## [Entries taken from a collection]
- - - - - - -
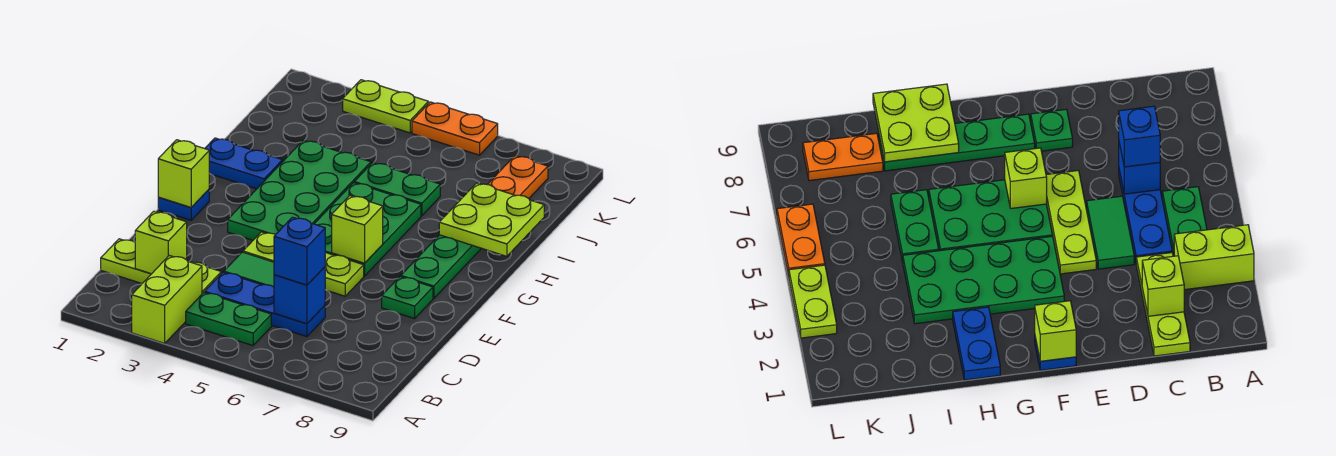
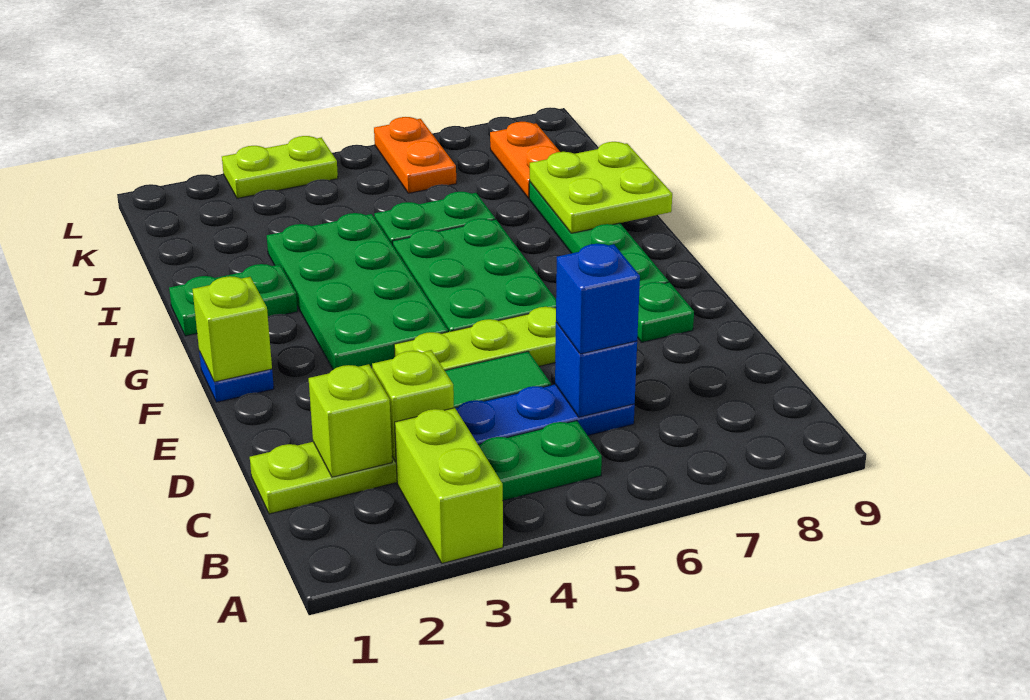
lime brick F6 level 2 -> lime brick C3 level 2
blue plate H1:H2 level 1 -> green plate H1:H2 level 1
orange plate L5:L6 level 1 -> orange plate K6:L6 level 1

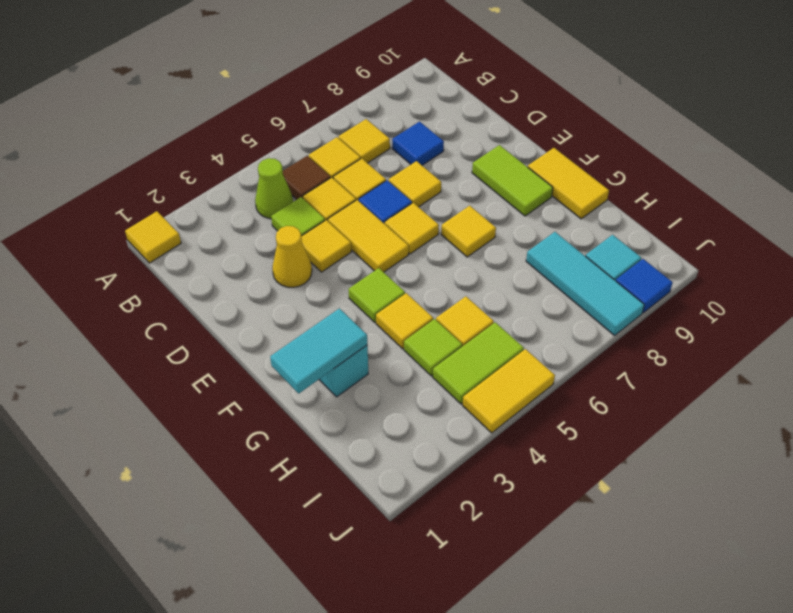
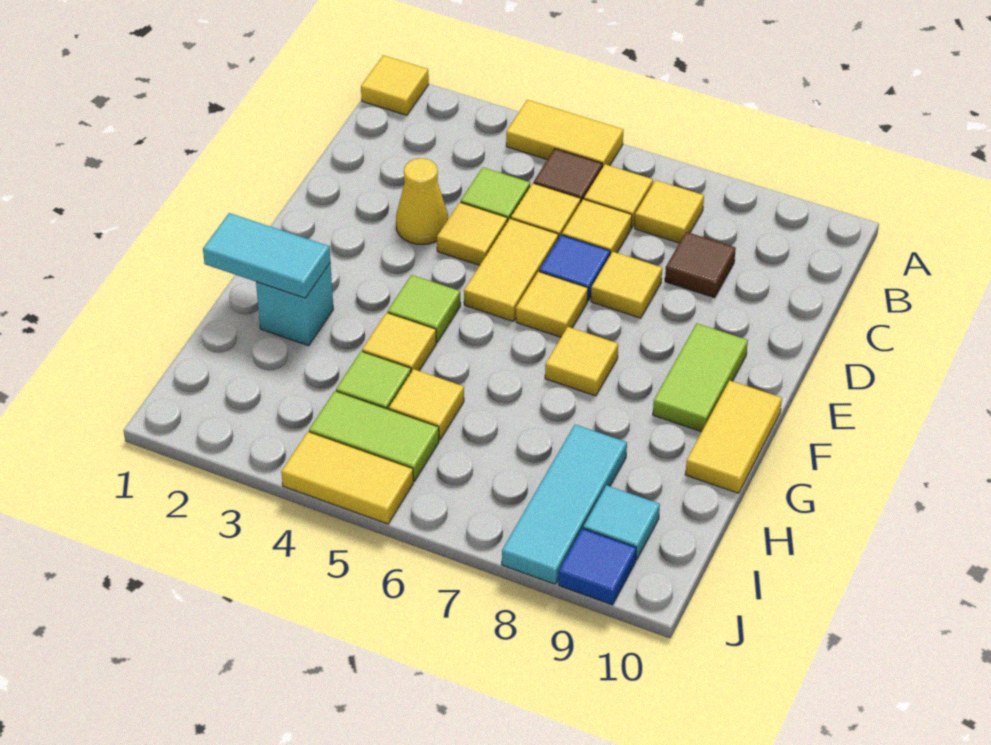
none -> yellow tile A4:A5 level 1
lime cone B4 level 1 -> none
blue tile C8 level 1 -> brown tile C8 level 1

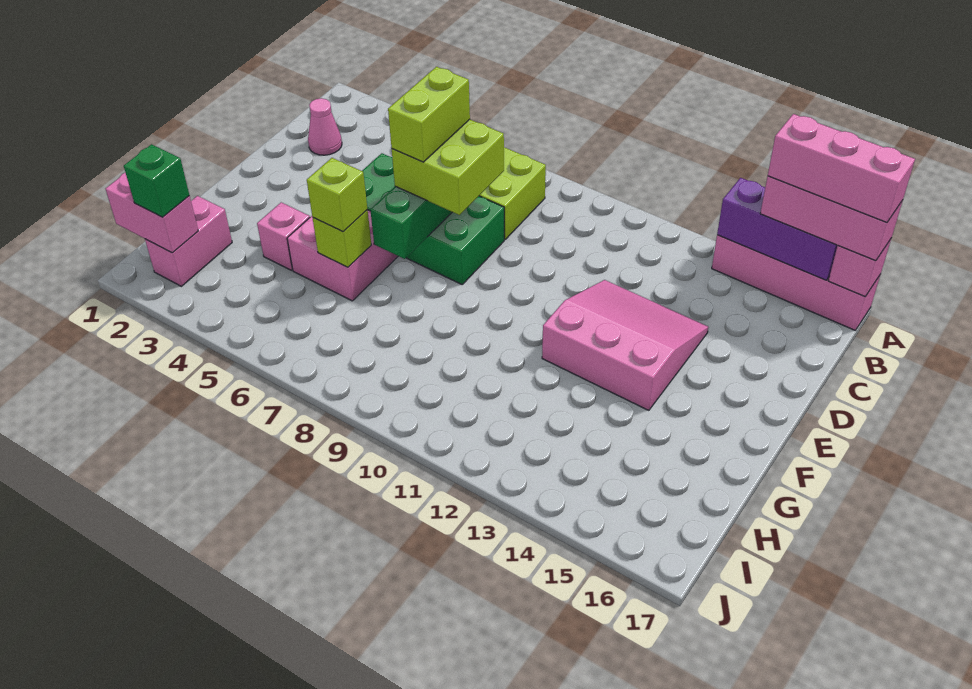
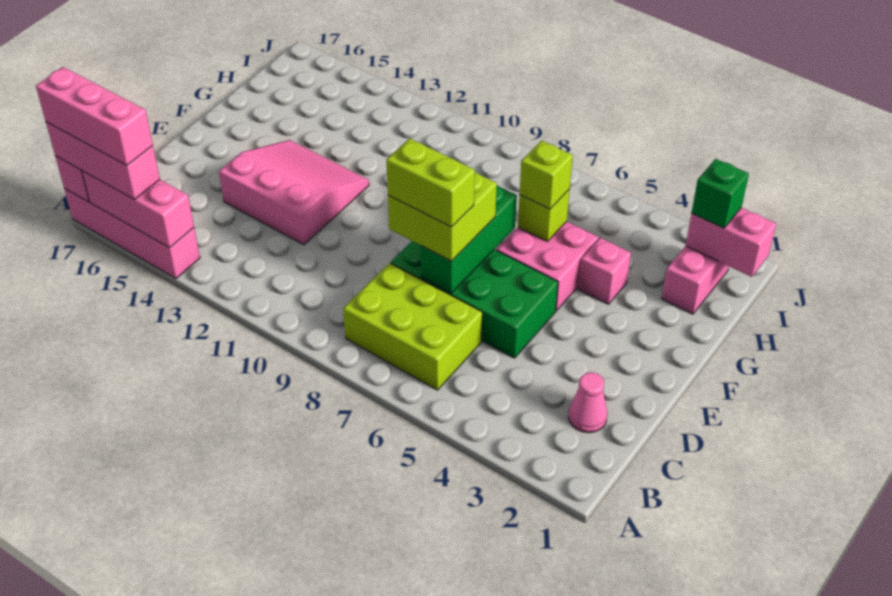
purple brick A14:A16 level 2 -> pink brick A14:A16 level 2
lime brick D7:E7 level 4 -> lime brick D7:D8 level 4
pink slope D12:F14 level 1 top F -> pink slope D12:F14 level 1 top D

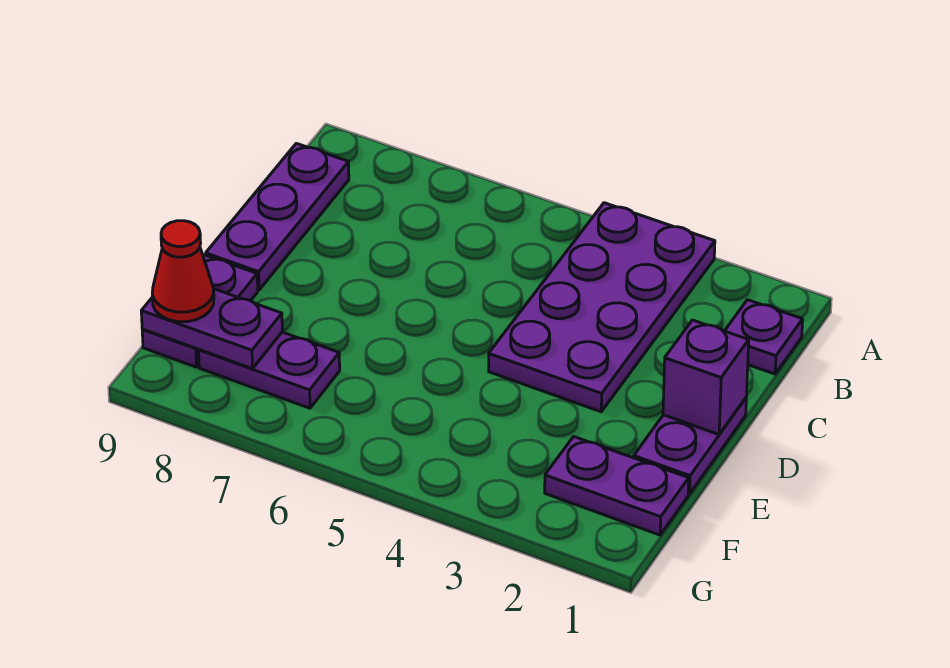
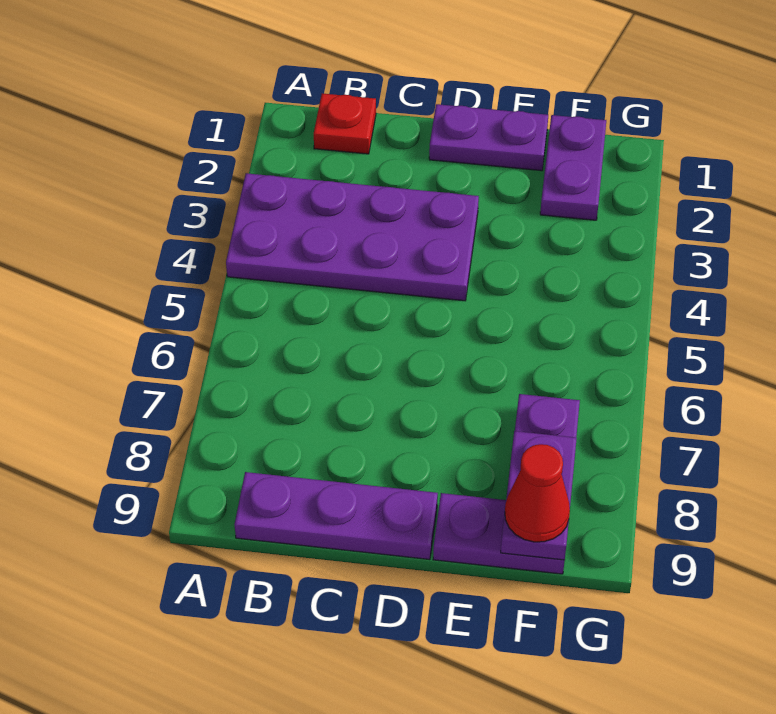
purple plate B1 level 1 -> red plate B1 level 1
purple brick D1 level 2 -> none

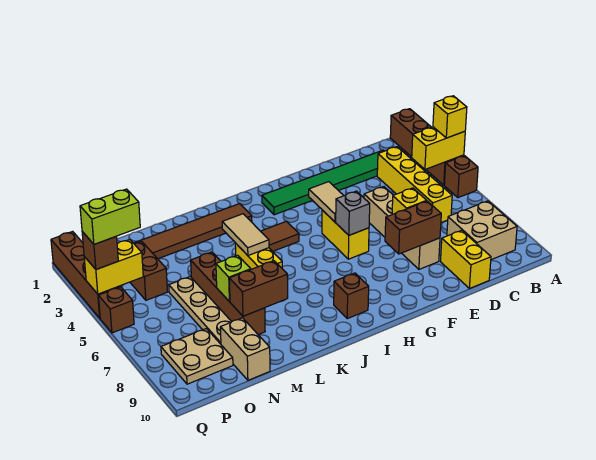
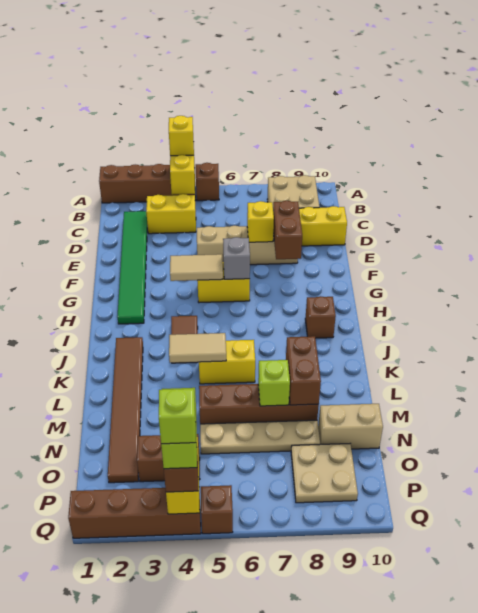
yellow brick C3:C6 level 1 -> yellow brick C3:C4 level 1
none -> lime brick Q4 level 5

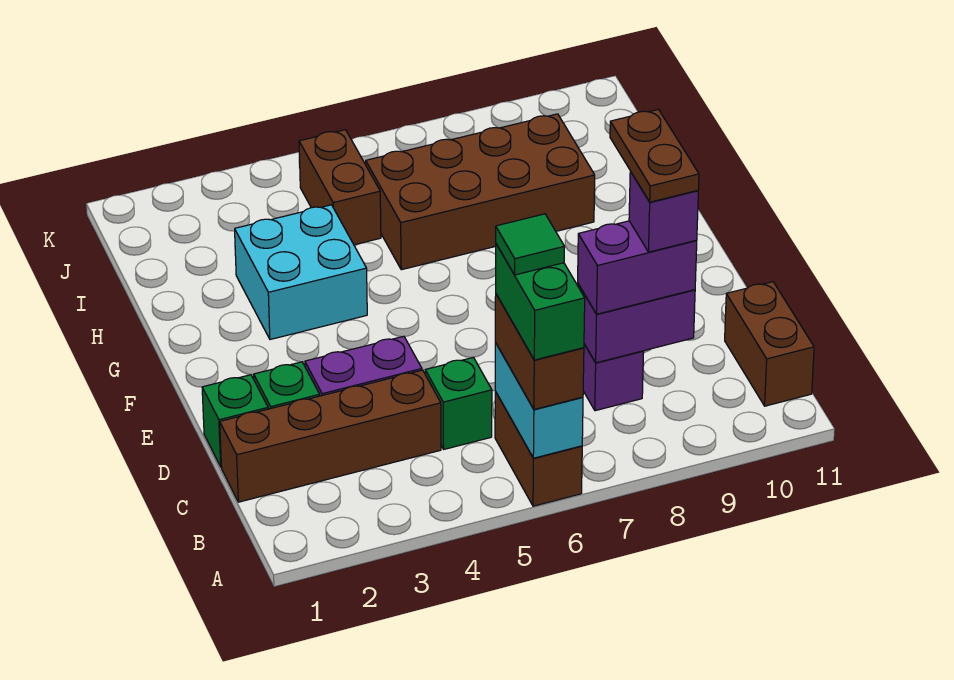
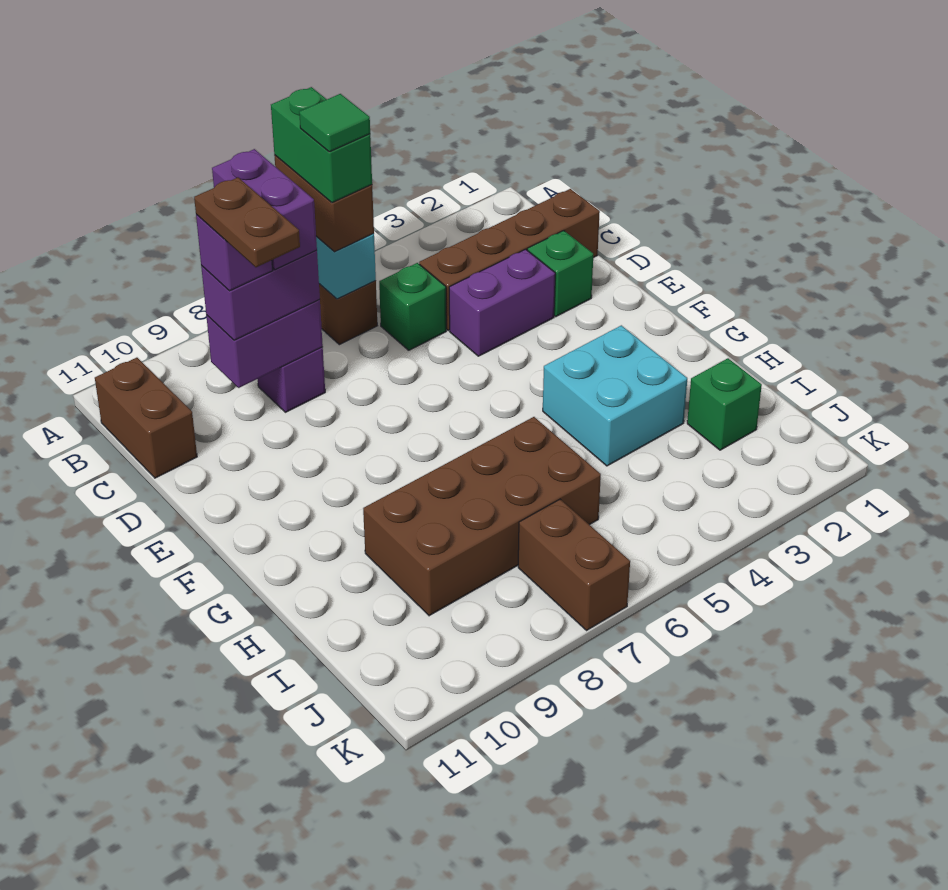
none -> purple brick B8:C8 level 4
green brick D1 level 1 -> green brick I2 level 1
brown brick I5:J5 level 1 -> brown brick J7:K7 level 1

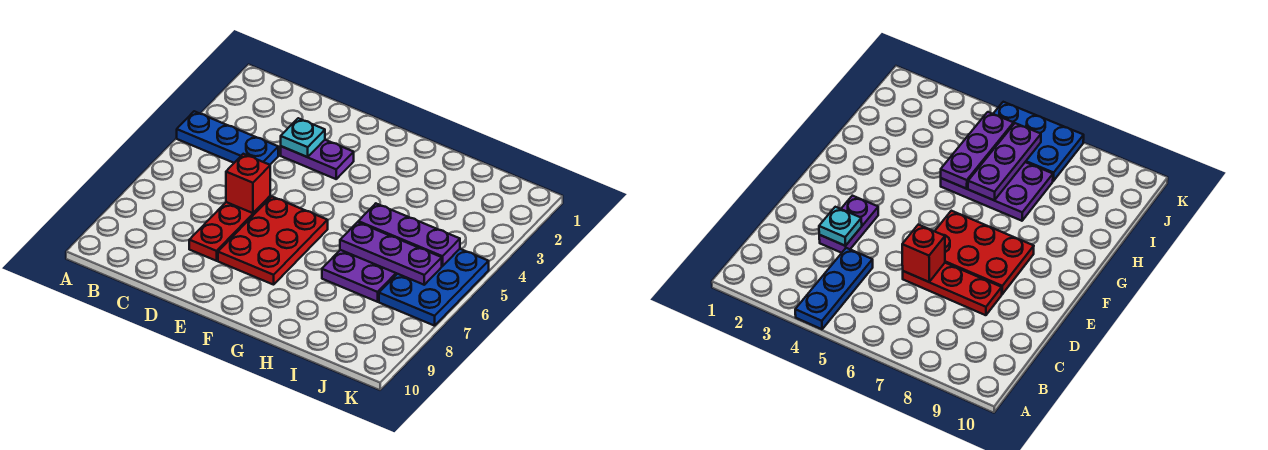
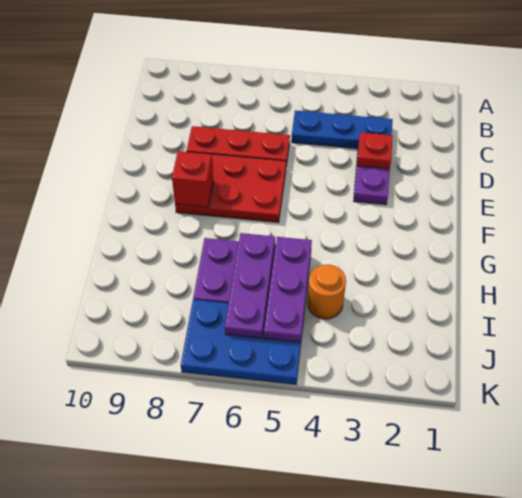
blue plate A4:C4 level 1 -> blue plate C3:C5 level 1
cyan plate D3 level 2 -> red plate D3 level 2
red brick D6 level 2 -> red brick F8 level 2
none -> orange round brick I4 level 1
- - - - - - -
## [Your assignment]
From the entries above, extract each line containing "plate".

## [Task solution]
blue plate H1:H2 level 1 -> green plate H1:H2 level 1
orange plate L5:L6 level 1 -> orange plate K6:L6 level 1
purple plate B1 level 1 -> red plate B1 level 1
blue plate A4:C4 level 1 -> blue plate C3:C5 level 1
cyan plate D3 level 2 -> red plate D3 level 2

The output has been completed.